Where a line of the data below has the string "left", copy that line.

• LISTED ENTRIES:
┄┄┄┄┄┄

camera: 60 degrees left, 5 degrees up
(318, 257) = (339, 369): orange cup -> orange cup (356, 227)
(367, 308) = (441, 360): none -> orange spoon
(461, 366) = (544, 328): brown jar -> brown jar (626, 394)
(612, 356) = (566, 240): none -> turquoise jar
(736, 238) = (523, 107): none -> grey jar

┄┄┄┄┄┄

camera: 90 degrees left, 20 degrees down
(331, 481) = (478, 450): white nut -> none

┄┄┄┄┄┄

• WORKED SOLUTION:
camera: 60 degrees left, 5 degrees up
camera: 90 degrees left, 20 degrees down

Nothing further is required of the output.